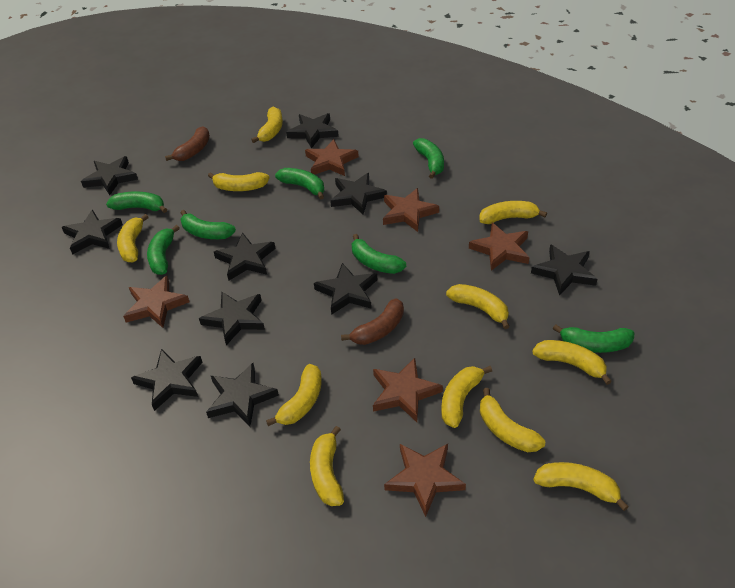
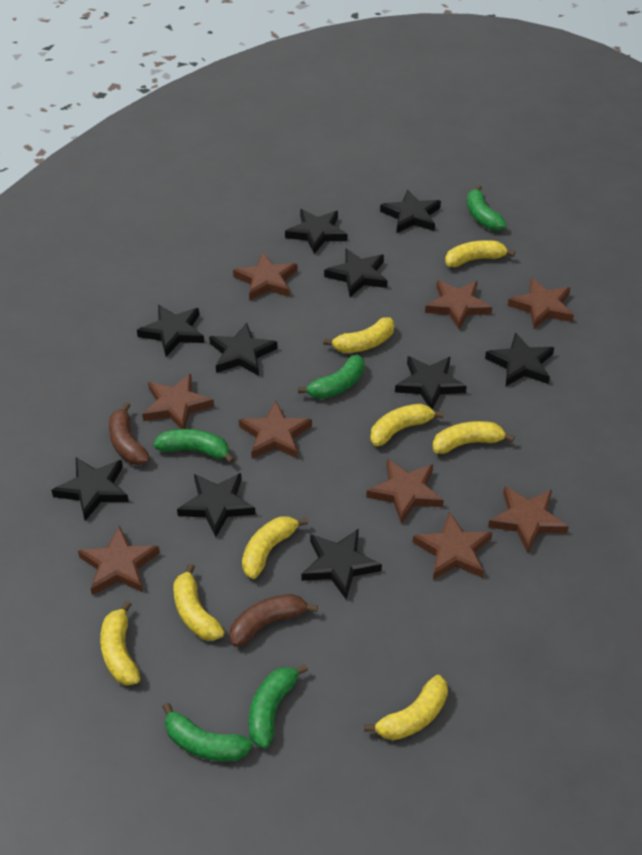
brown star: 6 -> 9
green banana: 7 -> 5
yellow banana: 11 -> 8

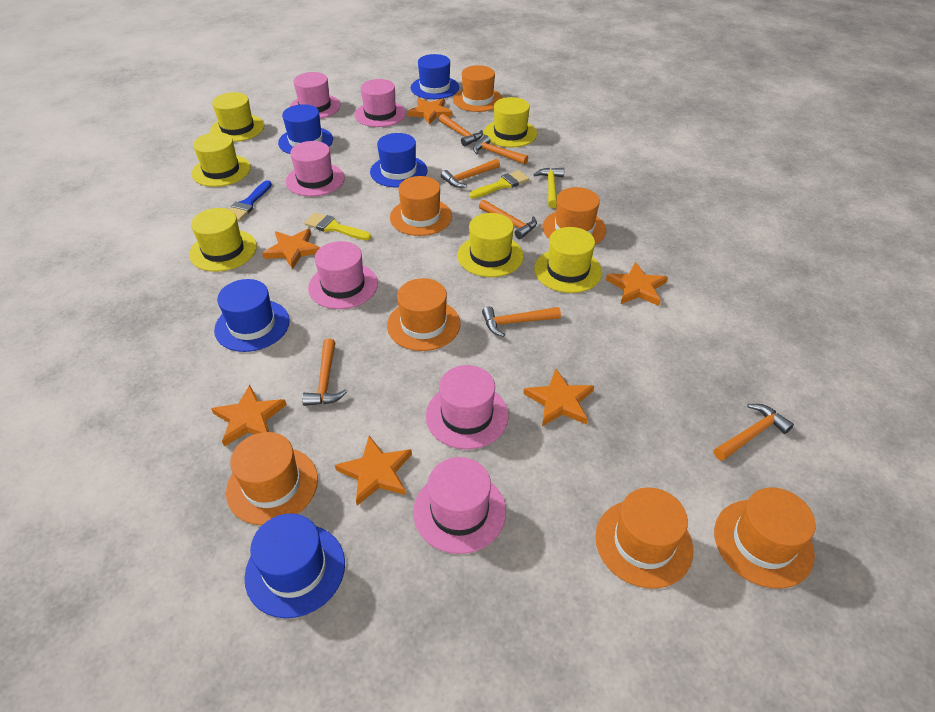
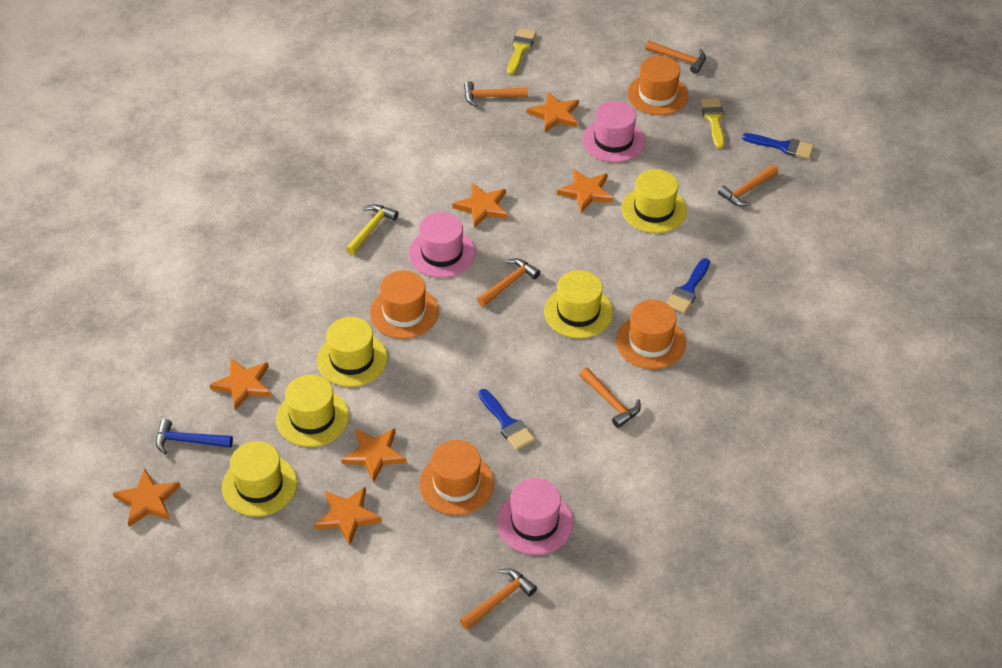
blue brush: 1 -> 3
blue hammer: 0 -> 1
blue hat: 5 -> 0
orange hammer: 7 -> 6
orange hat: 7 -> 4
orange star: 6 -> 7
pink hat: 6 -> 3
yellow hat: 6 -> 5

::::::::::

WORK ORDER:
Everything from the line containing "blue hammer: 0 -> 1" through the final line of the entries is to be written out exactly. No other lines belong in the answer.

RESULT OF THE TASK:
blue hammer: 0 -> 1
blue hat: 5 -> 0
orange hammer: 7 -> 6
orange hat: 7 -> 4
orange star: 6 -> 7
pink hat: 6 -> 3
yellow hat: 6 -> 5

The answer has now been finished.